-- Records shown follows --

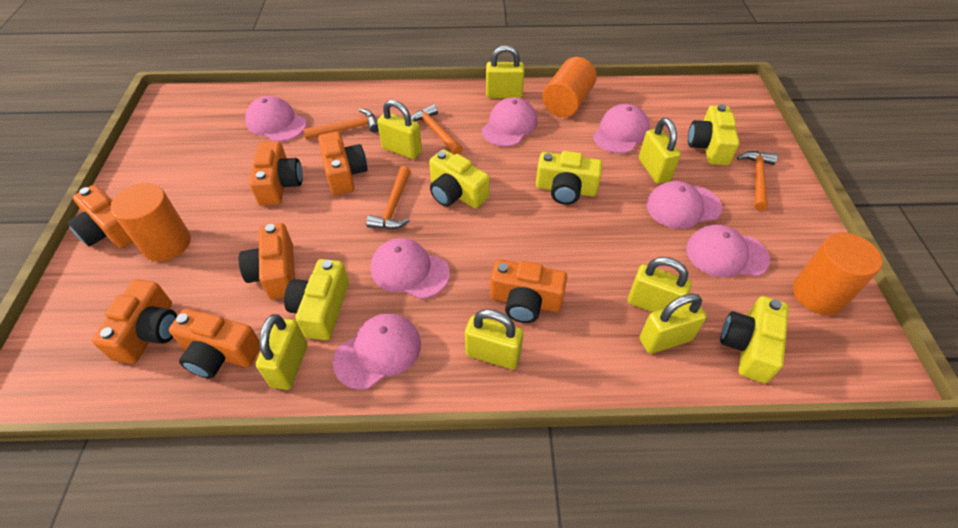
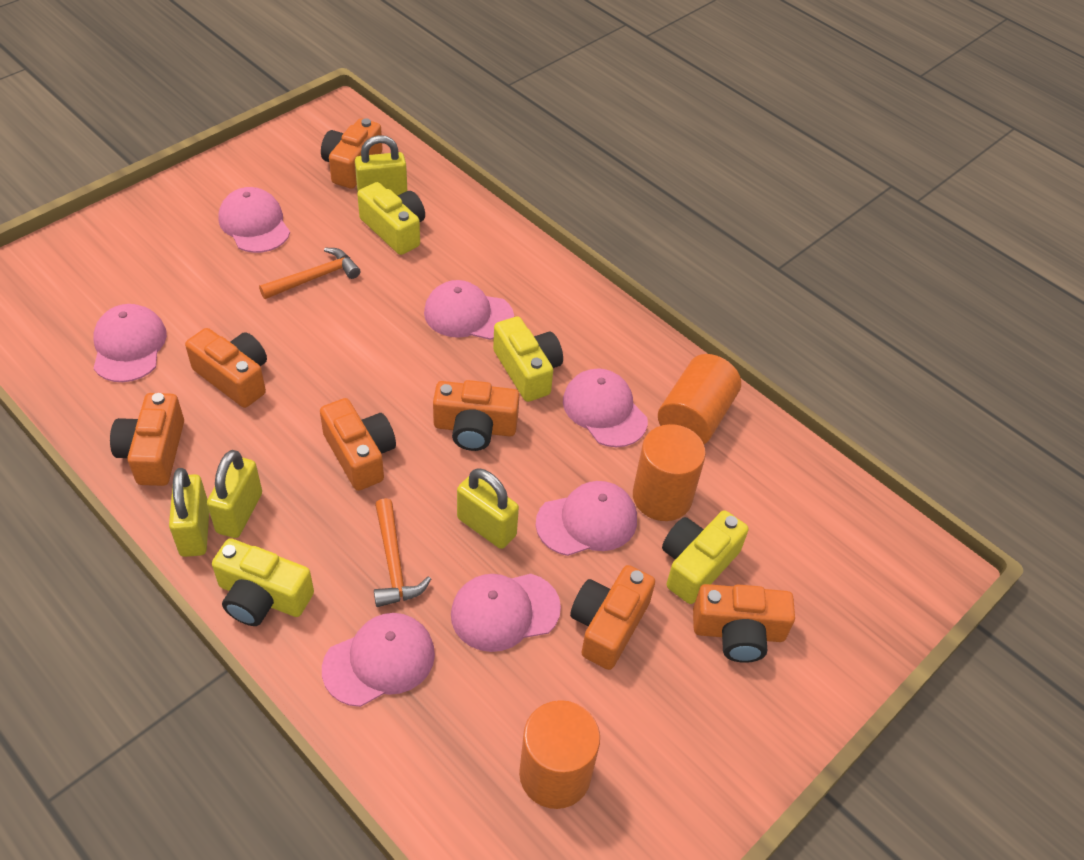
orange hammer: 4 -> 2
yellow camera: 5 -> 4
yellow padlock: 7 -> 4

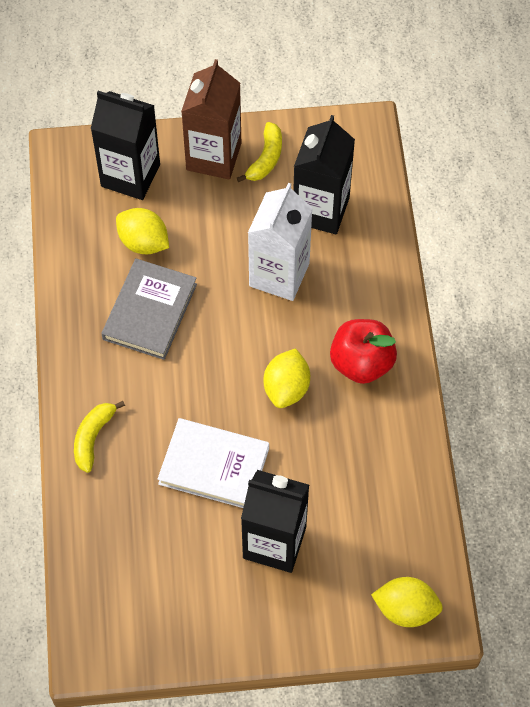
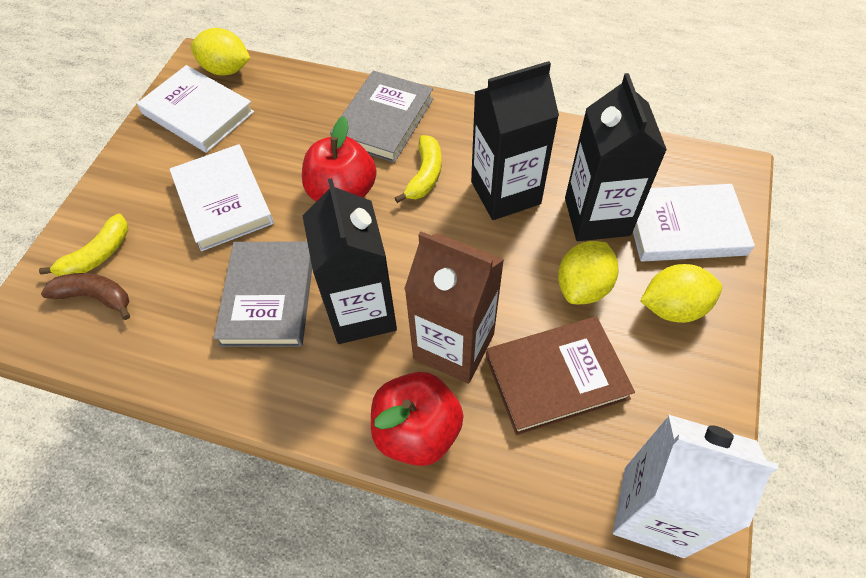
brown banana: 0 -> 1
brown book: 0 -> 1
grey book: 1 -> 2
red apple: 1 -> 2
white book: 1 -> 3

-- Records shown concluded --

## Exercise aim
Scanning the data above, copy out every line where "book" is found.

## Exercise result
brown book: 0 -> 1
grey book: 1 -> 2
white book: 1 -> 3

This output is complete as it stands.